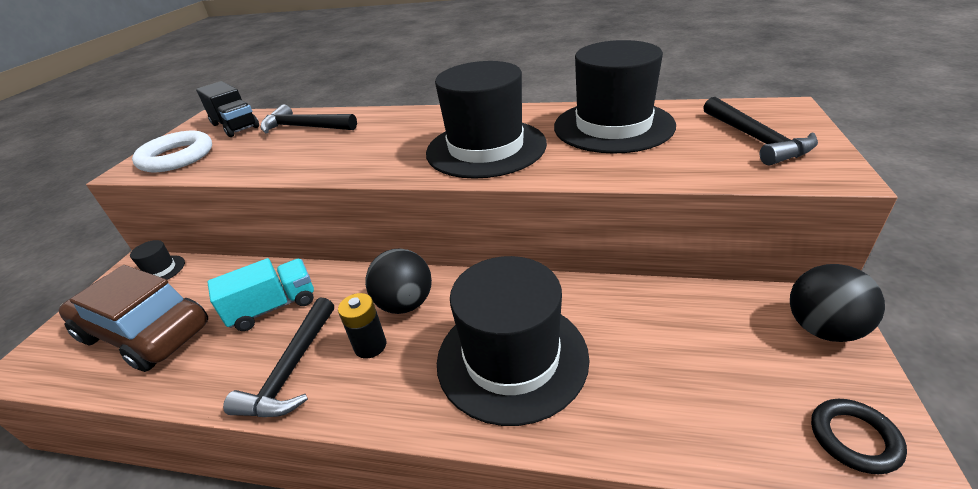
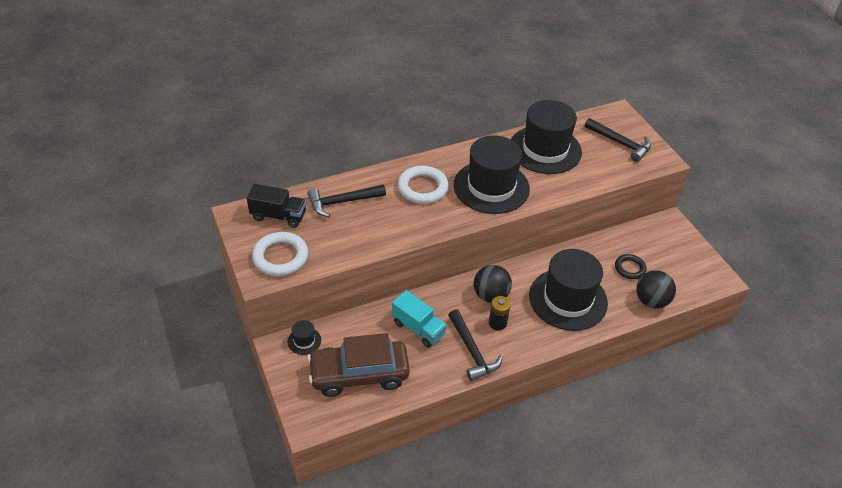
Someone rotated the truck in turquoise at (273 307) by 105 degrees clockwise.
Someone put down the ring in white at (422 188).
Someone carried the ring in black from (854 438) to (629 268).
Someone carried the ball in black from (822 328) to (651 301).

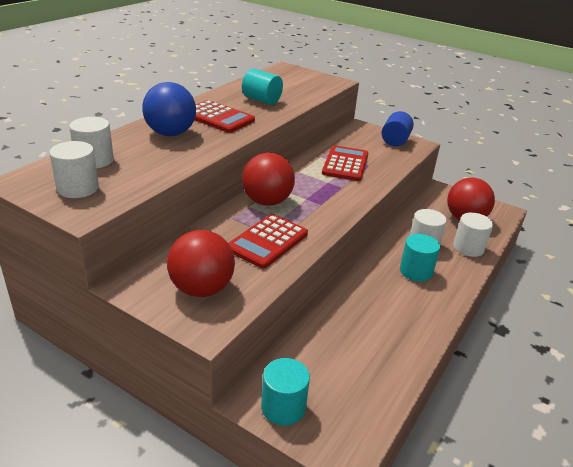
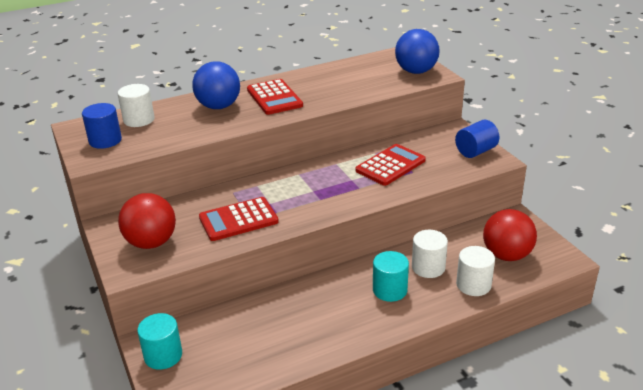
Someone repainted the cylinder in white at (78 188), which became the cylinder in blue at (105 140).
Someone put down the ball in blue at (416 71).
Someone took away the cylinder in turquoise at (261 100).
Someone took away the ball in red at (267 201).

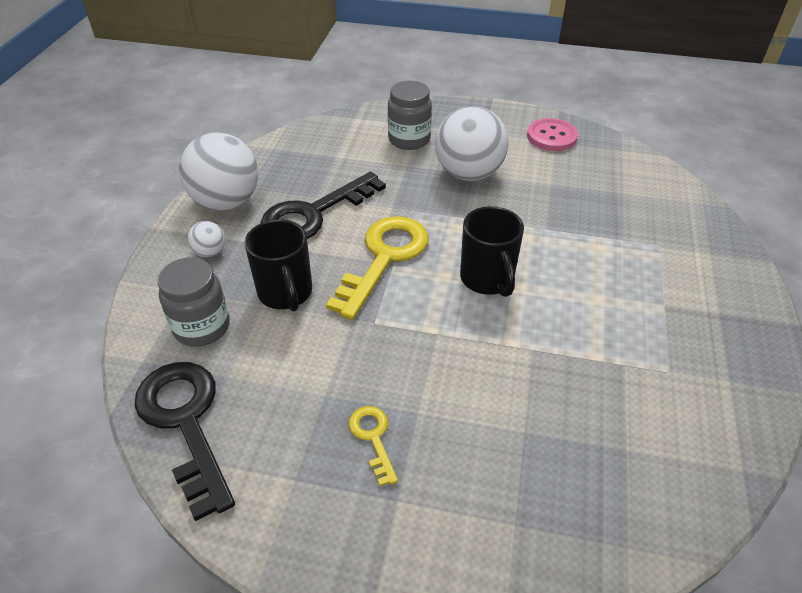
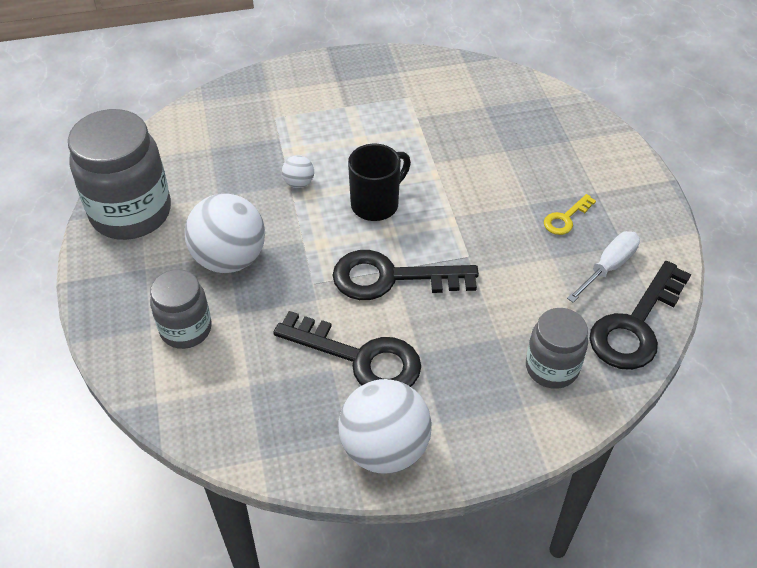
Someone swapped the button in pink at (551 136) for the jar in grey at (131 213).
Someone carried the ball in white from (210 252) to (299 183).
Someone repainted the key in yellow at (384 258), which became the key in black at (391 278).
Someone put down the screwdriver in white at (608 267).
Someone took away the mug in black at (286 293).

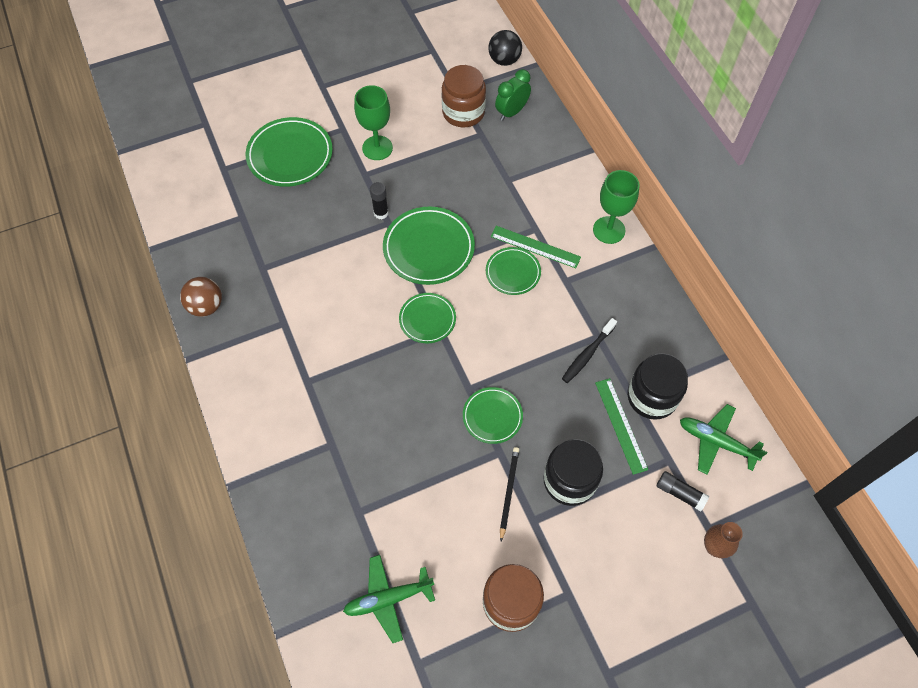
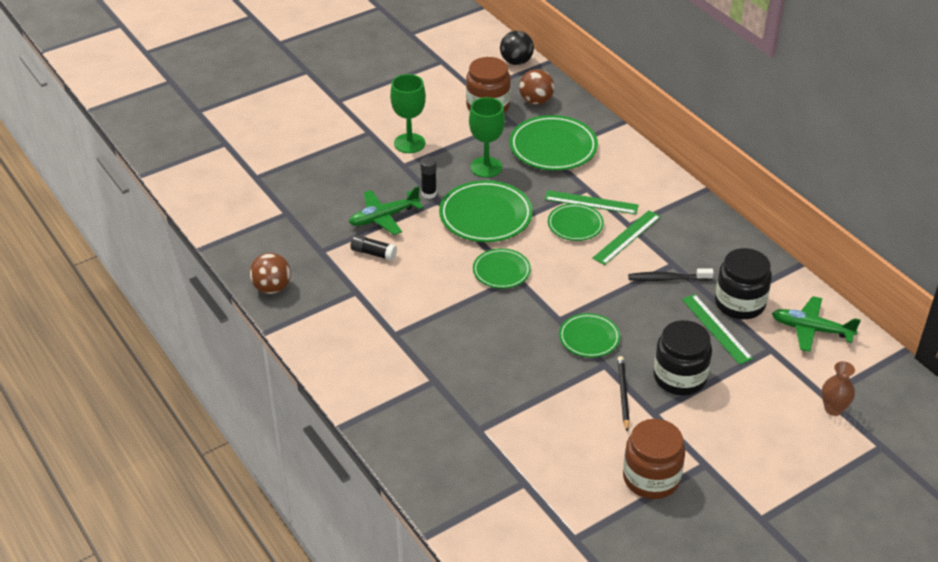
Someone carried the plane in green from (388 599) to (383 217).
Someone carried the glue stick in black from (680 493) to (373 253).
Someone carried the goblet in green from (609 230) to (486 167).
Someone carried the plate in green from (290 155) to (553 147).
Someone swapped the clock in green at (511 112) for the ball in brown at (536 101).
Someone put down the ruler in green at (627 237).
Someone rotated the toothbrush in black at (587 354) by 60 degrees clockwise.

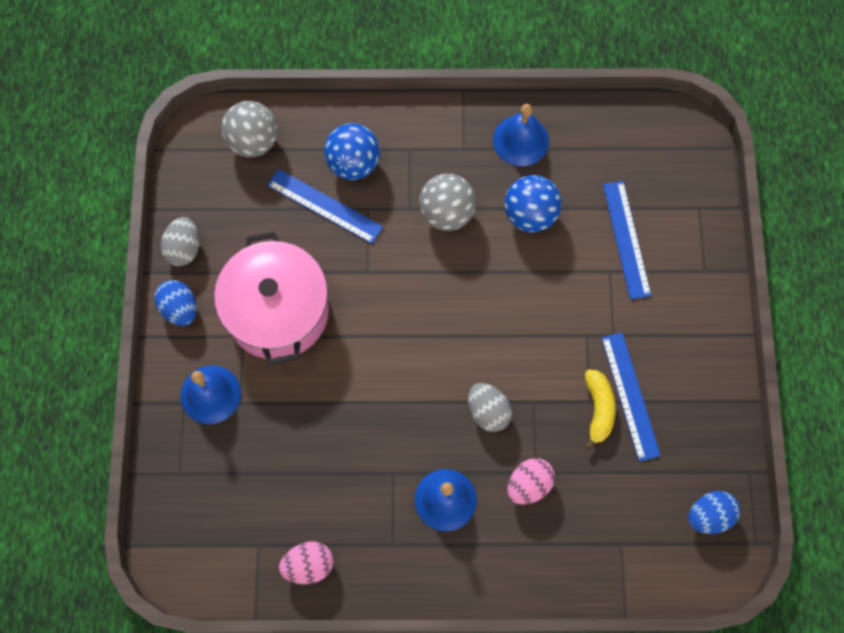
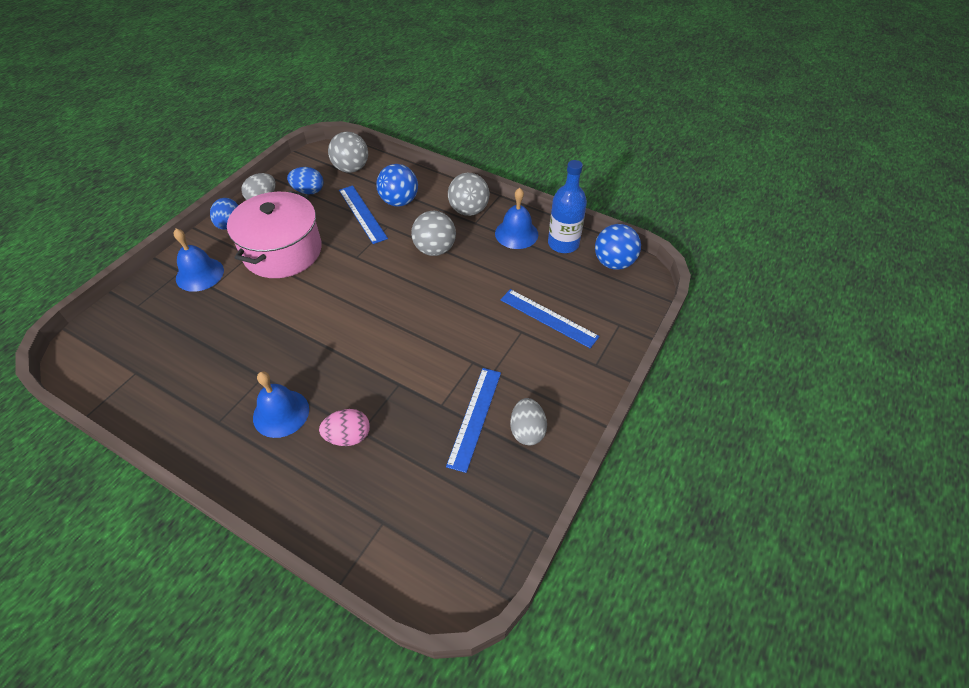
Someone carried the egg in blue from (709 515) to (308 191).
Someone put down the ball in grey at (468 210).
Someone rotated the ruler in blue at (626 239) by 75 degrees counterclockwise.
Someone carried the egg in grey from (488 411) to (527 431).
Someone put down the bottle in blue at (563 244).
Someone carried the ball in blue from (530 214) to (613 263).
Someone took away the egg in pink at (308 565).
Someone took away the banana in yellow at (598 409).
**********
WHAT YOU WILL DO
Your answer should consist of the lines above between those holding "Someone swapped the clock" and "Someone took away the egg", inclusive, reproduced word for word and without pictures.

SOLUTION TO THE EXERCISE
Someone swapped the clock in green at (511 112) for the ball in brown at (536 101).
Someone put down the ruler in green at (627 237).
Someone rotated the toothbrush in black at (587 354) by 60 degrees clockwise.

Someone carried the egg in blue from (709 515) to (308 191).
Someone put down the ball in grey at (468 210).
Someone rotated the ruler in blue at (626 239) by 75 degrees counterclockwise.
Someone carried the egg in grey from (488 411) to (527 431).
Someone put down the bottle in blue at (563 244).
Someone carried the ball in blue from (530 214) to (613 263).
Someone took away the egg in pink at (308 565).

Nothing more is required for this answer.